### Input data
● ● ● ● ● ● ●
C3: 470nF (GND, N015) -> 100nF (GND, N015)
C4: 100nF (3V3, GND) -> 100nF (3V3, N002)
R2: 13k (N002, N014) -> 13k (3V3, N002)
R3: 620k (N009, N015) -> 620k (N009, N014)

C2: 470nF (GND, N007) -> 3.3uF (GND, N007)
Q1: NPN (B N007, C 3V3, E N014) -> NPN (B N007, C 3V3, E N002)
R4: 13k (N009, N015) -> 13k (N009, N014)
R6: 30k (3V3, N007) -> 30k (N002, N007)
● ● ● ● ● ● ●
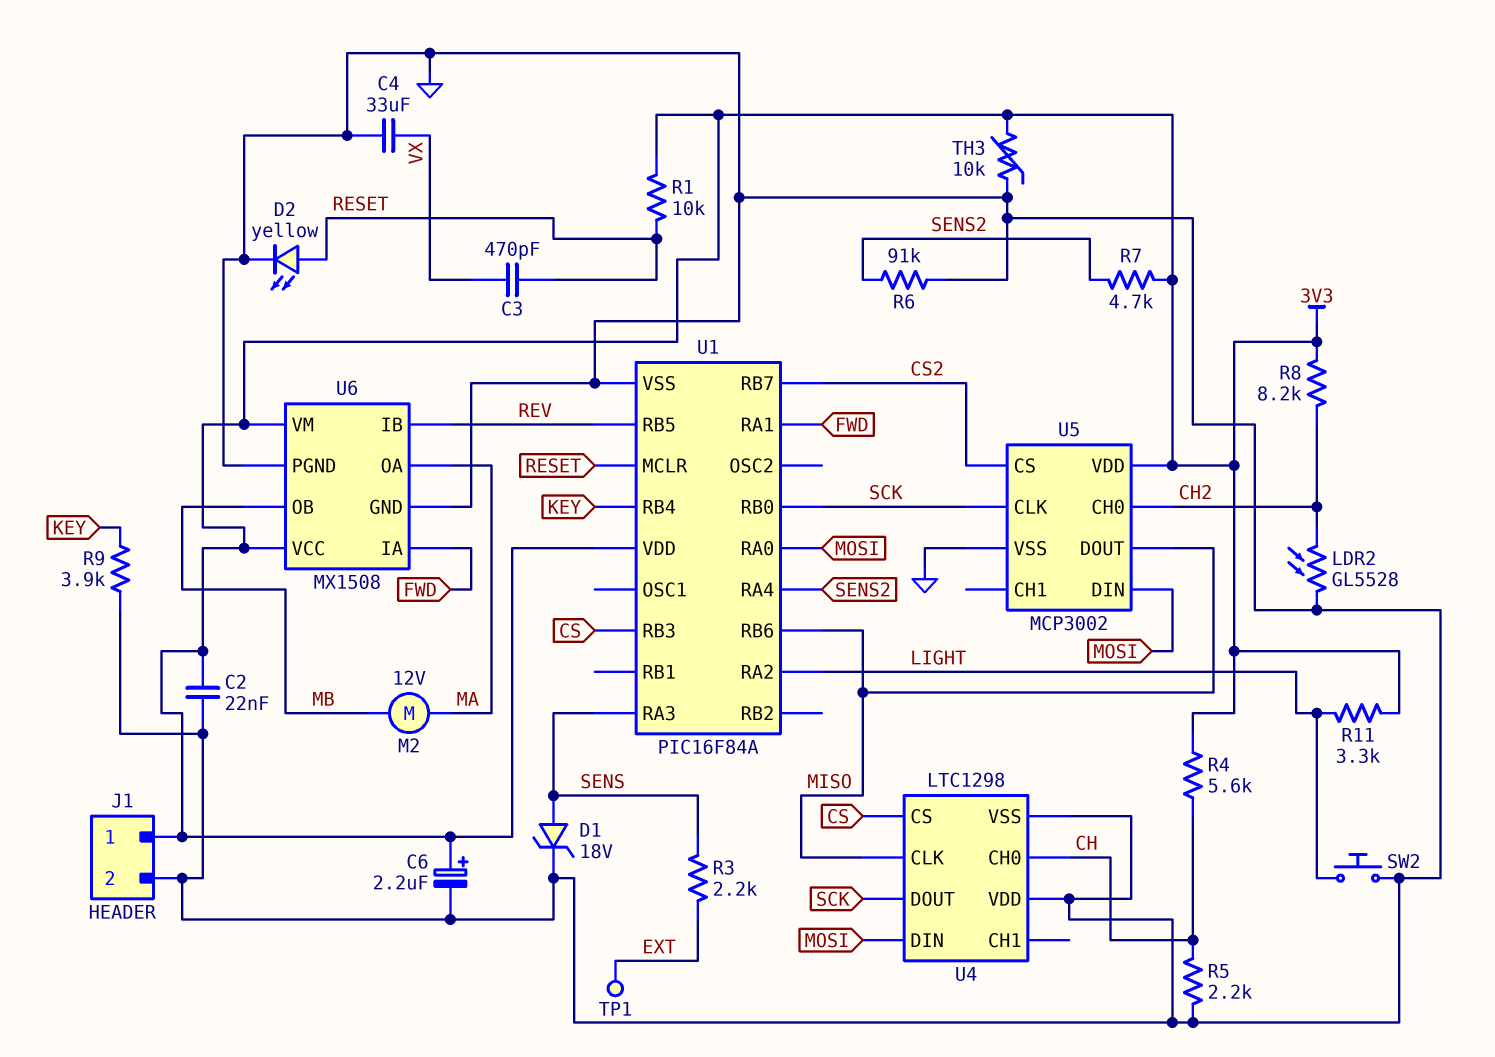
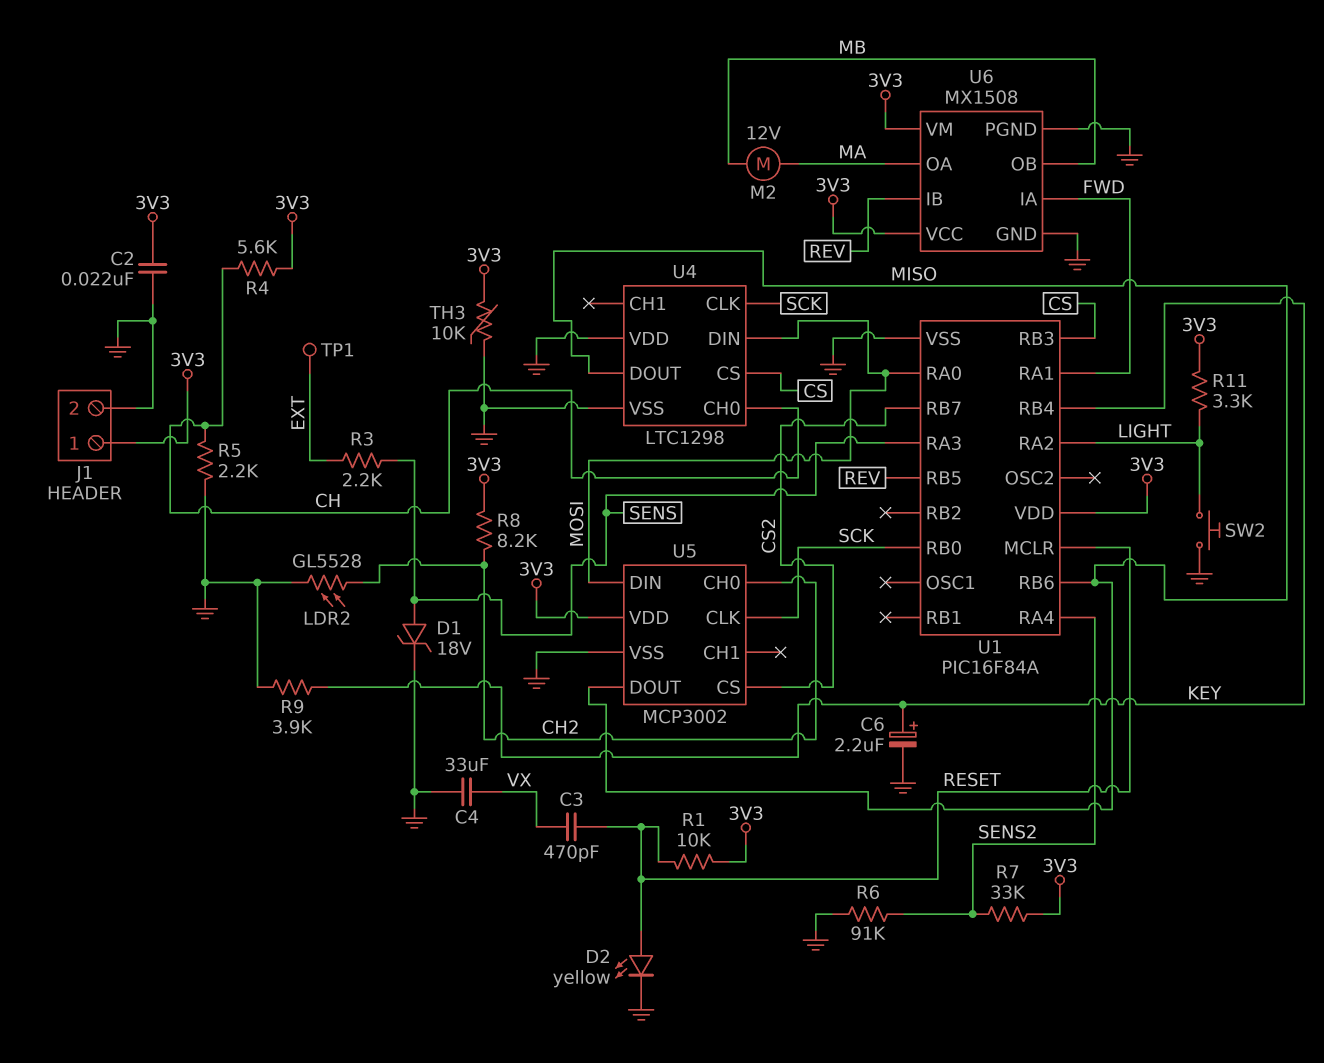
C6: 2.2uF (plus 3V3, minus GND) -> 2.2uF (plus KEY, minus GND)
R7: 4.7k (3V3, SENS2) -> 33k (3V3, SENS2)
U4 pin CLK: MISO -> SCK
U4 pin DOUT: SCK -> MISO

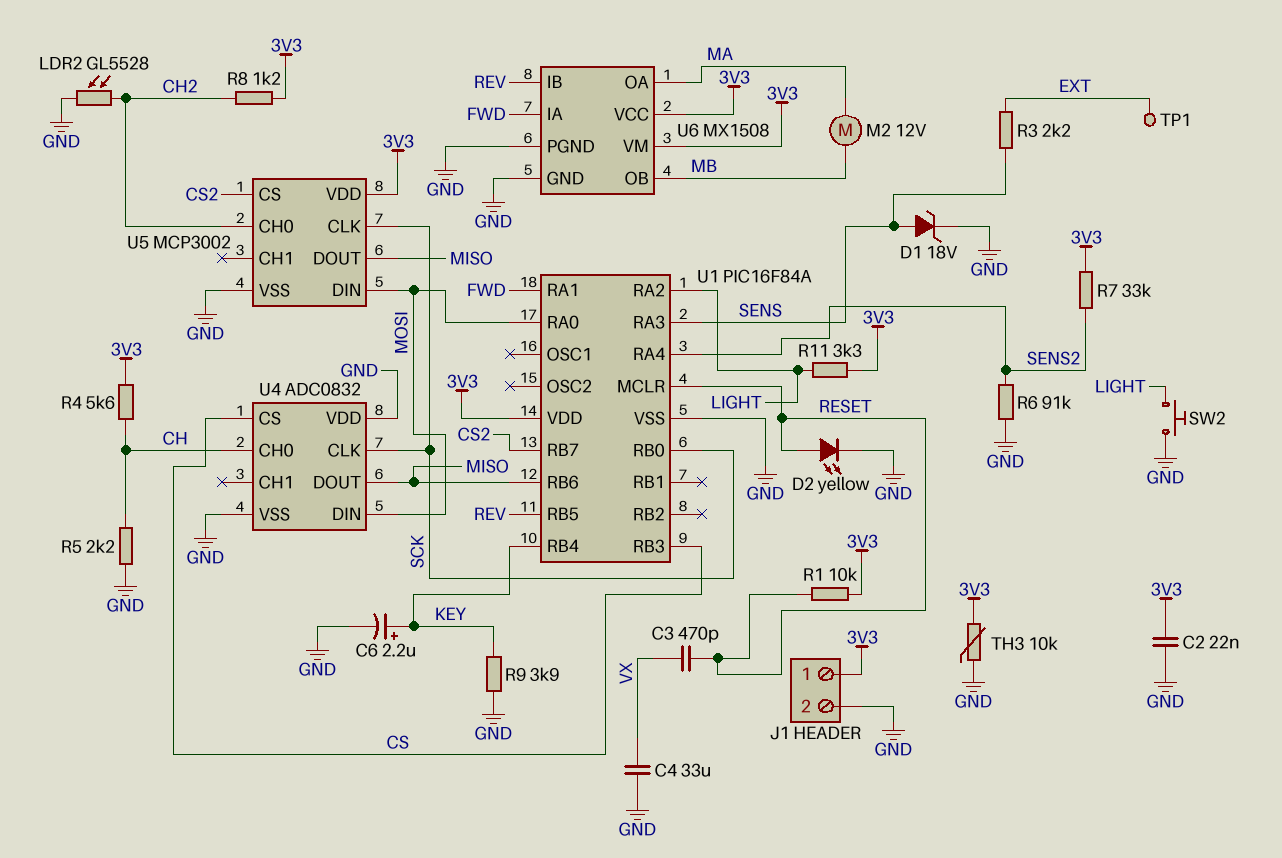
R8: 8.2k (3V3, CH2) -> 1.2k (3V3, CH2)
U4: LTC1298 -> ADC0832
● ● ● ● ● ● ●
### Task statement
Please report every line among the entries that includes "MISO".

### Answer below
U4 pin CLK: MISO -> SCK
U4 pin DOUT: SCK -> MISO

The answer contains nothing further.